• **Task directions**
Please keep to the lines below from the one with "R102: 22k (5V, U101/ADJ)" through the one with "D1: schottky 1N5819", and restate them word for word, ends included.

|---|

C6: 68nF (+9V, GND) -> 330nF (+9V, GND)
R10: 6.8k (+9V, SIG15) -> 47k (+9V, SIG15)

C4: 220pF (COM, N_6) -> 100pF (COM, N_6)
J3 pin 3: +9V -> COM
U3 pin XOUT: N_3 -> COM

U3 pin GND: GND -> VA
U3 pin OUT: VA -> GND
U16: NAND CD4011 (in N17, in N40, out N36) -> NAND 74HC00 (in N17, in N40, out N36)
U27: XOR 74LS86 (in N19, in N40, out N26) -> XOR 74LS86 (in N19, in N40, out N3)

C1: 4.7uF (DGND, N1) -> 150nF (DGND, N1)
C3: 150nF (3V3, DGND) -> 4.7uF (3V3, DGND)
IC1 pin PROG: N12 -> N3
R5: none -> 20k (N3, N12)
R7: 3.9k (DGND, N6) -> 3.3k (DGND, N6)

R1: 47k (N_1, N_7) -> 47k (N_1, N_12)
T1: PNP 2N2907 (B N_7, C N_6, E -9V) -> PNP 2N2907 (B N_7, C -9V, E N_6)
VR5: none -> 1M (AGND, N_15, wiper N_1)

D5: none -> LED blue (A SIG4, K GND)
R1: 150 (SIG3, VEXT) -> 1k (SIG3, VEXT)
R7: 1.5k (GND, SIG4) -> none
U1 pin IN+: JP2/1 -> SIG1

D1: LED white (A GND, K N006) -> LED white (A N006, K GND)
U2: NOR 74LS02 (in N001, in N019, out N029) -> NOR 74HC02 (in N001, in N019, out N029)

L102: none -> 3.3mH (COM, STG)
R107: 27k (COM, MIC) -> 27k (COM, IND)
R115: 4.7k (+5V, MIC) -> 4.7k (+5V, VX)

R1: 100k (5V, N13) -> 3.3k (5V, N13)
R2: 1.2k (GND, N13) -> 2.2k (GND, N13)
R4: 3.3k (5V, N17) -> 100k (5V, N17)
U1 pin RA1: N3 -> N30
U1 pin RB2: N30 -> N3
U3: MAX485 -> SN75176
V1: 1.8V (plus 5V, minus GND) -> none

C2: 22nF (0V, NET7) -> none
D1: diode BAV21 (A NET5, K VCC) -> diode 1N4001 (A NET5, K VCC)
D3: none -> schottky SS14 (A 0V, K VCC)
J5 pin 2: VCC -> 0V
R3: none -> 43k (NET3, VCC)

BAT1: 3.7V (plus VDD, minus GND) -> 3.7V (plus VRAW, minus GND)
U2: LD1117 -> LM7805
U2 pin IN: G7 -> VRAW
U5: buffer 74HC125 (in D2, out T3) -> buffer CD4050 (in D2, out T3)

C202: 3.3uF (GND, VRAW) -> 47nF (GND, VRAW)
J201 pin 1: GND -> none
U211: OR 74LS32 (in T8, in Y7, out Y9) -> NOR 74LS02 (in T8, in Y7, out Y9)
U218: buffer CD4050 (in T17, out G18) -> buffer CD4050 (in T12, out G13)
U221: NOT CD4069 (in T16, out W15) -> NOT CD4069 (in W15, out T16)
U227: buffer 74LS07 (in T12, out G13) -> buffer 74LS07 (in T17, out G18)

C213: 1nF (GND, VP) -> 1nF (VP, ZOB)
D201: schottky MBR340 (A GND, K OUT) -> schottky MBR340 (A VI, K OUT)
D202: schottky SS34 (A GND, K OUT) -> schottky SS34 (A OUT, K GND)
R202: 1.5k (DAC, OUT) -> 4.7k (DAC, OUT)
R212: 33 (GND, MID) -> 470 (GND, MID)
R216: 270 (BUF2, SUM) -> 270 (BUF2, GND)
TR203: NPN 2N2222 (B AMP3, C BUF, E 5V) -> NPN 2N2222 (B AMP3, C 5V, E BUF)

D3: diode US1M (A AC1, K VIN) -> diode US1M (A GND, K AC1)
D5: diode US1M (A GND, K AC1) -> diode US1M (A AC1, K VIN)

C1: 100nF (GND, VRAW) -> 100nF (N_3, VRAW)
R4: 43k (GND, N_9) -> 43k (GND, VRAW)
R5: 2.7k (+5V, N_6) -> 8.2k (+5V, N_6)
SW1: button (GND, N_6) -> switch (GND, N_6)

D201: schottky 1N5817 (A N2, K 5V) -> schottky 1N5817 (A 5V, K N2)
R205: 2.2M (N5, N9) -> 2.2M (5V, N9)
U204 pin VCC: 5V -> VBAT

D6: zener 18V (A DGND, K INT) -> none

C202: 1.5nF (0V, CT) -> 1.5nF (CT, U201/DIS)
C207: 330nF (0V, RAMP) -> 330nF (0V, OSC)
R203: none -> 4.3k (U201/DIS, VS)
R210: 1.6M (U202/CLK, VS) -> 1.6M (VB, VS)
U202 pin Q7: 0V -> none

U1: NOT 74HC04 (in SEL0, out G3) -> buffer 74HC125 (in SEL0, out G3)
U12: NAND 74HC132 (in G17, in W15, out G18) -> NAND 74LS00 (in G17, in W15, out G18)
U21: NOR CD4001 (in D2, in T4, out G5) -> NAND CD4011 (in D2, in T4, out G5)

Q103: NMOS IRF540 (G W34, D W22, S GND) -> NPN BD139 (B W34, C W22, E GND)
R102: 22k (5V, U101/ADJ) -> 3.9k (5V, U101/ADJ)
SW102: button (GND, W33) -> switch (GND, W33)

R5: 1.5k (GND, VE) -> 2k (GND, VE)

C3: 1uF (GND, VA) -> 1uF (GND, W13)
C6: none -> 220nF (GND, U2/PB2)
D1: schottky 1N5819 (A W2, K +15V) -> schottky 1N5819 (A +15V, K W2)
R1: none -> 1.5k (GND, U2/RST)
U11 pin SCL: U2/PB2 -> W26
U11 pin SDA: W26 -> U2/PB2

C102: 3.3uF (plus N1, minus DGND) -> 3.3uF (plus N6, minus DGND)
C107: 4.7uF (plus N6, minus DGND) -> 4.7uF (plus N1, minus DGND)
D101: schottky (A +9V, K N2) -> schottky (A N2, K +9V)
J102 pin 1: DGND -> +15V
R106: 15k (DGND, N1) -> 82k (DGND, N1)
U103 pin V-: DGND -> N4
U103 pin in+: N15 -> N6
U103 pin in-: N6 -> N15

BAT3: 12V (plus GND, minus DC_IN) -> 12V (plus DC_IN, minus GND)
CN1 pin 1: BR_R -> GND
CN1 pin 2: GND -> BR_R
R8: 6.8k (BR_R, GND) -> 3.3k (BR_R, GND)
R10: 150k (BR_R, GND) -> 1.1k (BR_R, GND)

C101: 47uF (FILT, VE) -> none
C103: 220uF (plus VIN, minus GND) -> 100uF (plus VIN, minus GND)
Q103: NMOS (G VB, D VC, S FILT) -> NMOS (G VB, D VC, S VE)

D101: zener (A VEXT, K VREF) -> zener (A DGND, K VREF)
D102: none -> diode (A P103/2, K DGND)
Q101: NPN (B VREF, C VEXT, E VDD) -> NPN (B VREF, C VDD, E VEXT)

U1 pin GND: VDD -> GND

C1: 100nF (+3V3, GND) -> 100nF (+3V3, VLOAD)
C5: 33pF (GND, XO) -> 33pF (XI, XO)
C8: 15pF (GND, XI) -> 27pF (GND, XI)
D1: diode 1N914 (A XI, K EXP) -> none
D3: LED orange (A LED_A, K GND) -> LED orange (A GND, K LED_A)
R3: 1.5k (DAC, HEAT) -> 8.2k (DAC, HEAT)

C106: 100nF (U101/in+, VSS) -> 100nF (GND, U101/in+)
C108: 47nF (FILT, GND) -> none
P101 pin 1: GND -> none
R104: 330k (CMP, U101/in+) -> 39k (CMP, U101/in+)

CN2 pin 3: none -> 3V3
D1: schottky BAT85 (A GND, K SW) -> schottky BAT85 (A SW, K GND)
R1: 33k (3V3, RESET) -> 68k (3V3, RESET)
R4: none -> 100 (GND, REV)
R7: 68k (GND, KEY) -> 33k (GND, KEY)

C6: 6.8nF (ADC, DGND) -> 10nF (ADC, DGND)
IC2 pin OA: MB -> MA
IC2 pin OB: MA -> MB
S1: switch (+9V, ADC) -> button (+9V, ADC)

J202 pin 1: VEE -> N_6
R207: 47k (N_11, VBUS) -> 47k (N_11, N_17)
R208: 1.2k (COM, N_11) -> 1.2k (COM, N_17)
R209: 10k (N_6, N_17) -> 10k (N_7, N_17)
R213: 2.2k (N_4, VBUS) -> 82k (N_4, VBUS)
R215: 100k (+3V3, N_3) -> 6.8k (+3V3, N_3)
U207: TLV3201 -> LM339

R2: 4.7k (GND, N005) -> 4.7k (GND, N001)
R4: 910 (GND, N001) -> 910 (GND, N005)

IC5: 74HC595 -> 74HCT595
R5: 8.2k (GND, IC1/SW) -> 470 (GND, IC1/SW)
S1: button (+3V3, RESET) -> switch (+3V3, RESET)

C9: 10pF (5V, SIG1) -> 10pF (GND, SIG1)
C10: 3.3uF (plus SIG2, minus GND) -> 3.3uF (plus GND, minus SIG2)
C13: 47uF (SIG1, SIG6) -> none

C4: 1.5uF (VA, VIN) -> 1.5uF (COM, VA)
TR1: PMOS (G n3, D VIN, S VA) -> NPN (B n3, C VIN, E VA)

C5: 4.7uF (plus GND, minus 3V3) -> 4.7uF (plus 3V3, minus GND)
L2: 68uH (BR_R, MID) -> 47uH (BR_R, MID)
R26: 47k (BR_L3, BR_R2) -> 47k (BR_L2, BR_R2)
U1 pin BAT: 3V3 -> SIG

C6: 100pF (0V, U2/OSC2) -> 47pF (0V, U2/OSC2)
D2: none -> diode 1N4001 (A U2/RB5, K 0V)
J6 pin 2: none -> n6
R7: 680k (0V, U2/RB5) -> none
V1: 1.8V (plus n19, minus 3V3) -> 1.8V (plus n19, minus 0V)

|---|

• **Completed exercise**
R102: 22k (5V, U101/ADJ) -> 3.9k (5V, U101/ADJ)
SW102: button (GND, W33) -> switch (GND, W33)

R5: 1.5k (GND, VE) -> 2k (GND, VE)

C3: 1uF (GND, VA) -> 1uF (GND, W13)
C6: none -> 220nF (GND, U2/PB2)
D1: schottky 1N5819 (A W2, K +15V) -> schottky 1N5819 (A +15V, K W2)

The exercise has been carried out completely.